== Exercise ==
I'd like the records transcribed exactly, leaving the images out.

Content revision data:
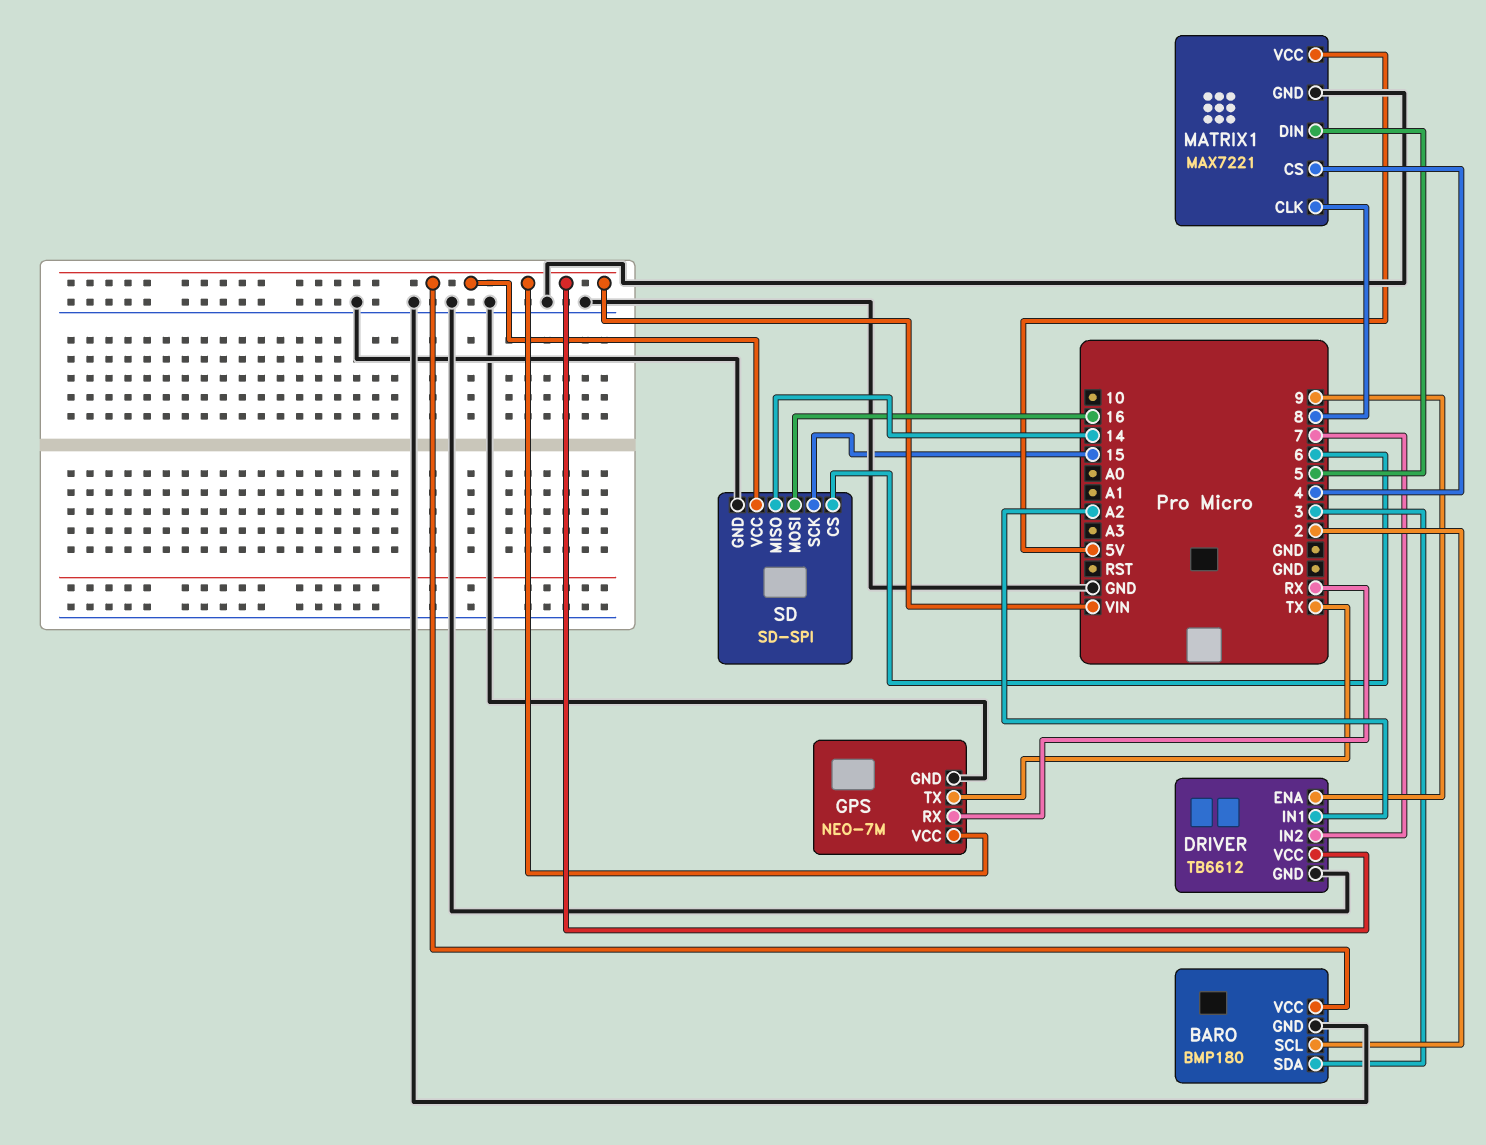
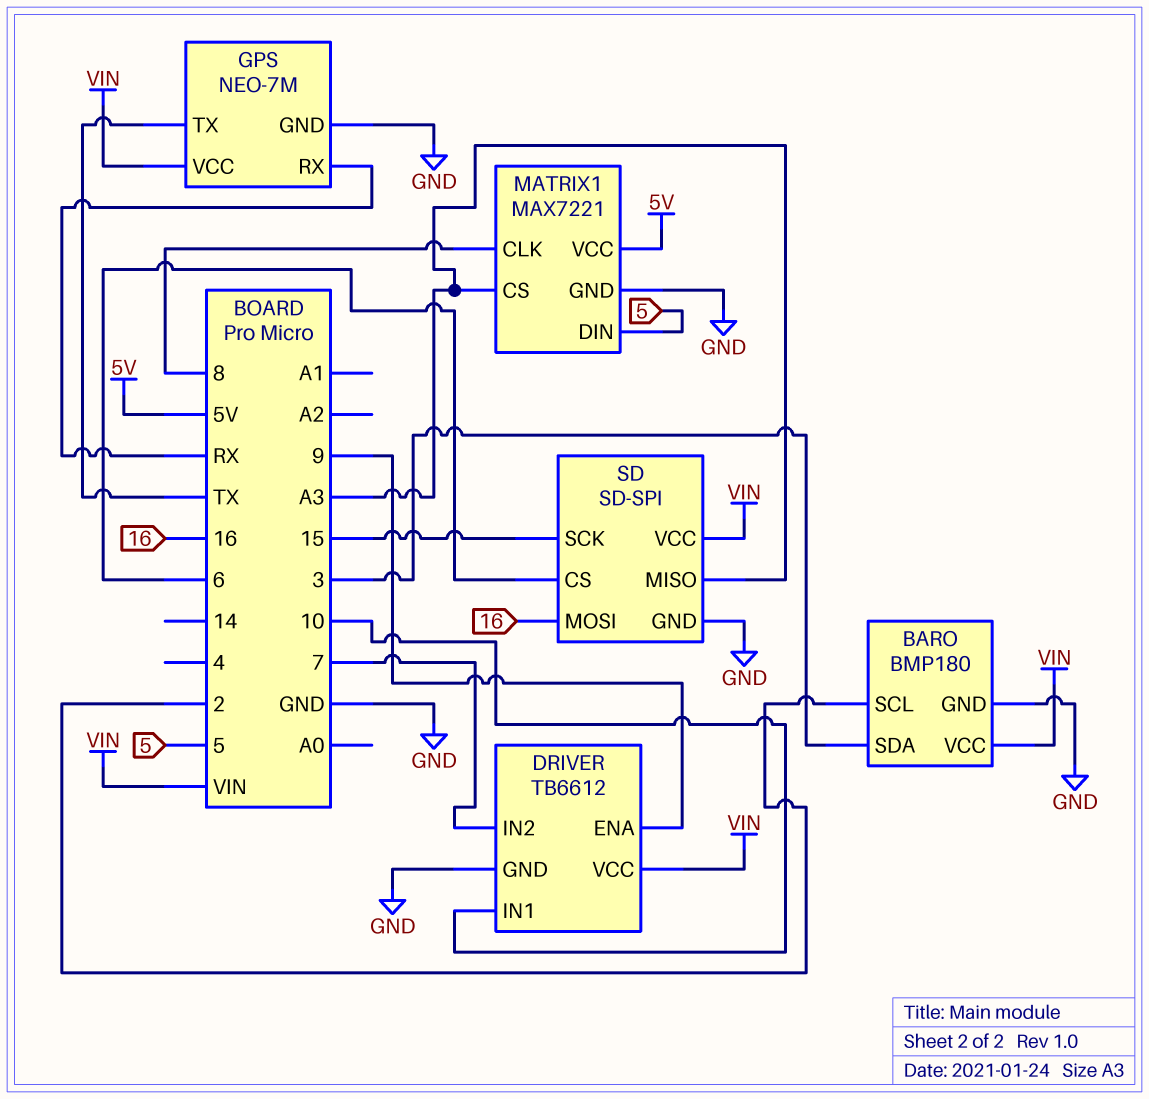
DRIVER pin IN1: A2 -> 10
MATRIX1 pin CS: 4 -> A3
SD pin MISO: 14 -> A3

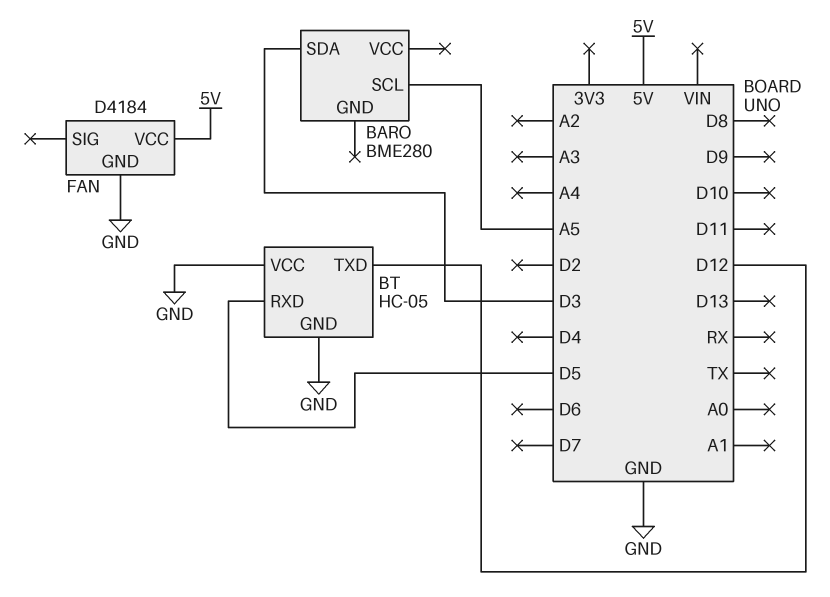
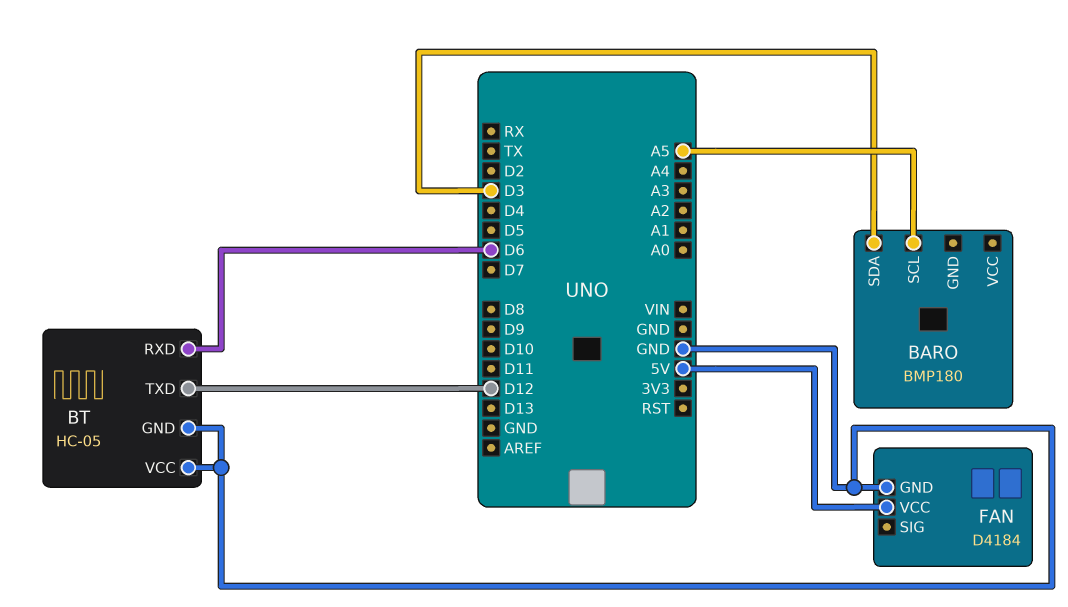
BARO: BME280 -> BMP180
BT pin RXD: D5 -> D6

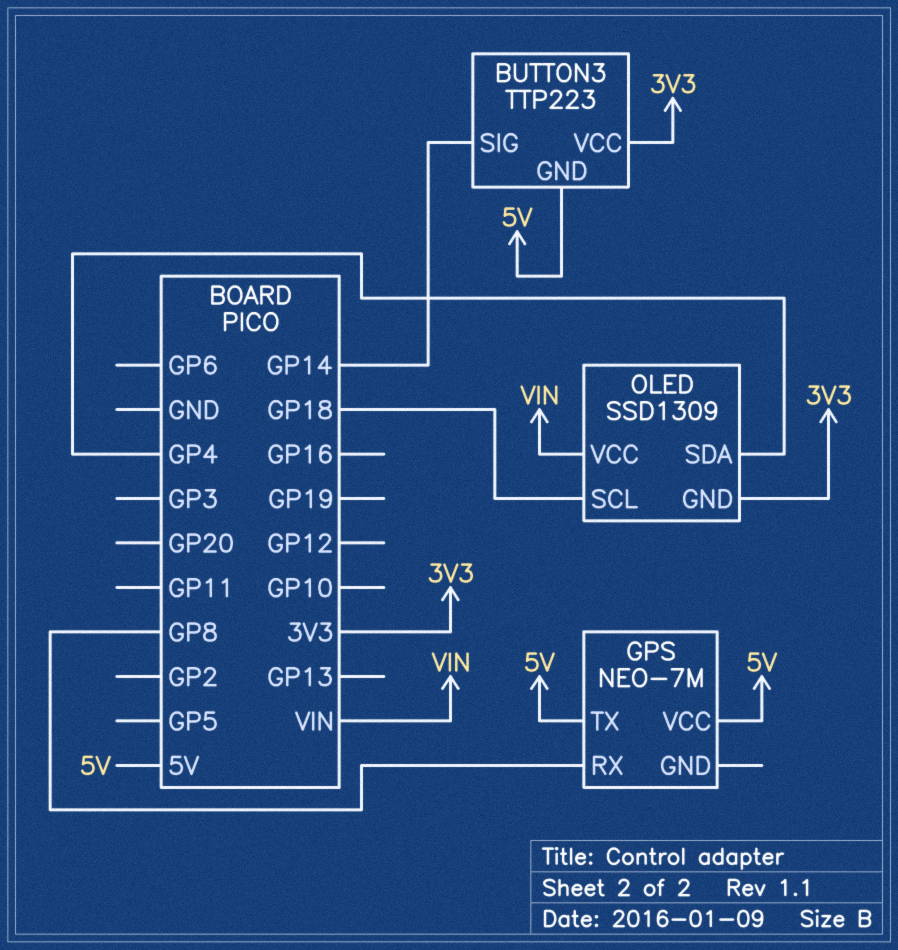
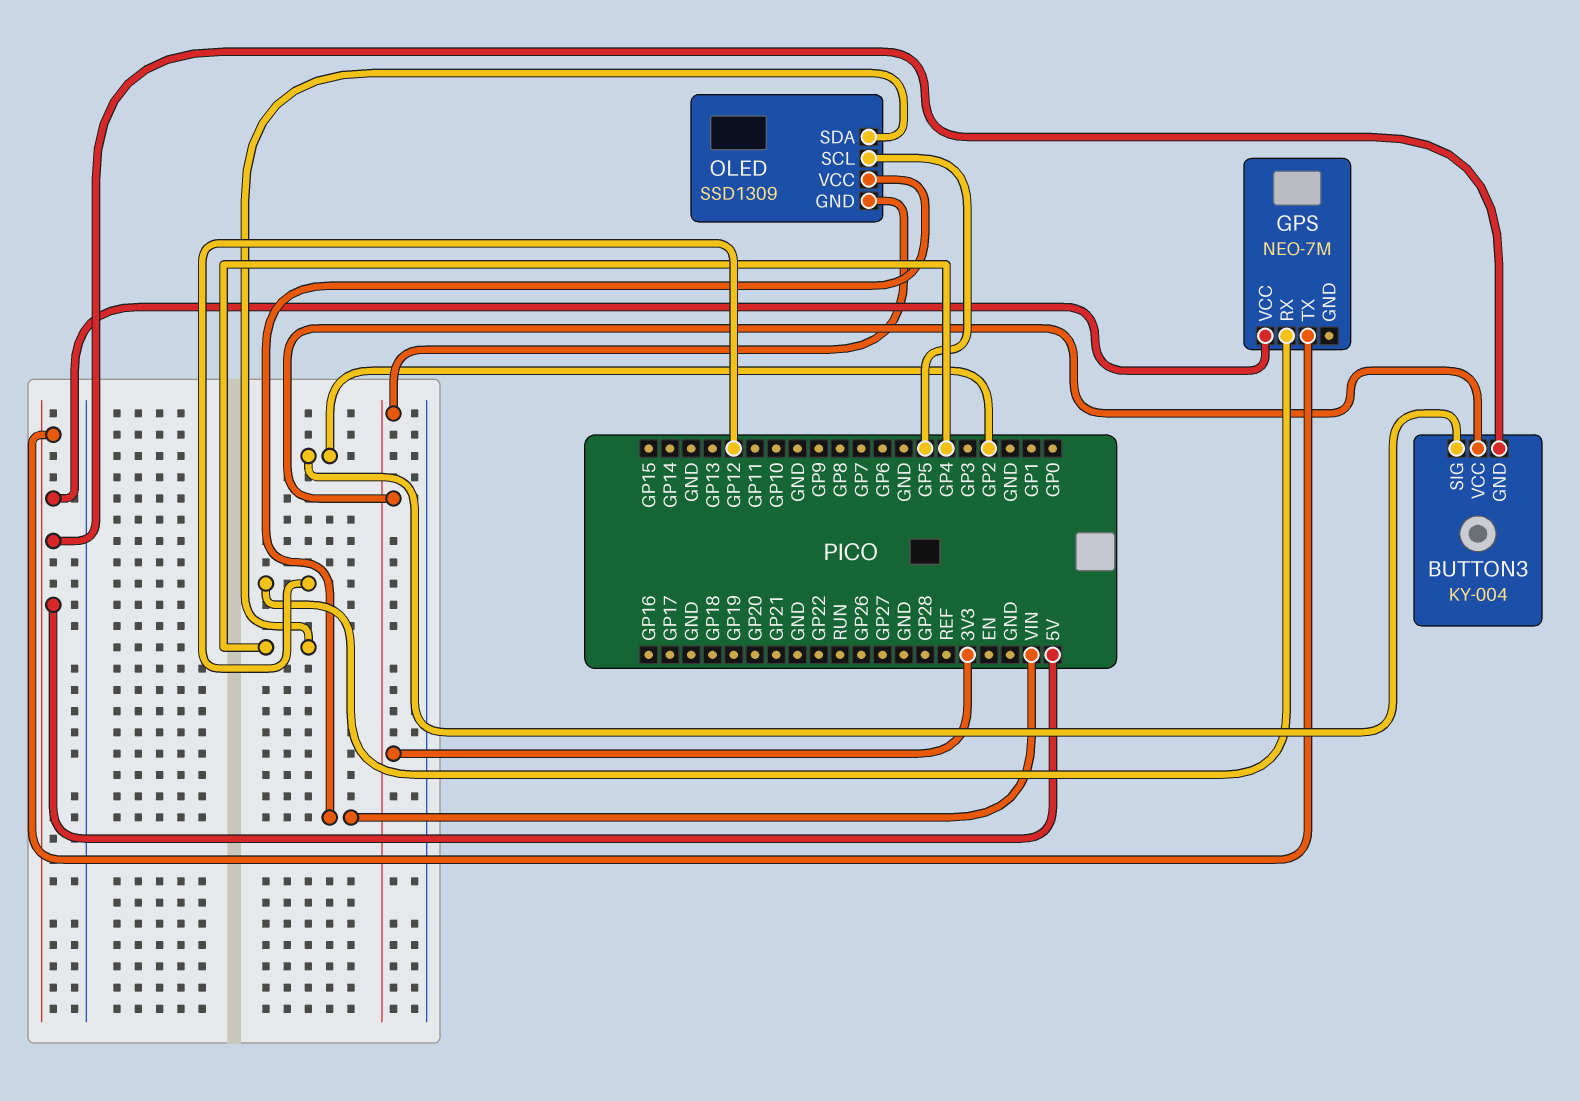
BUTTON3: TTP223 -> KY-004
BUTTON3 pin SIG: GP14 -> GP2
GPS pin RX: GP8 -> GP12
OLED pin SCL: GP18 -> GP5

== Output below ==
DRIVER pin IN1: A2 -> 10
MATRIX1 pin CS: 4 -> A3
SD pin MISO: 14 -> A3

BARO: BME280 -> BMP180
BT pin RXD: D5 -> D6

BUTTON3: TTP223 -> KY-004
BUTTON3 pin SIG: GP14 -> GP2
GPS pin RX: GP8 -> GP12
OLED pin SCL: GP18 -> GP5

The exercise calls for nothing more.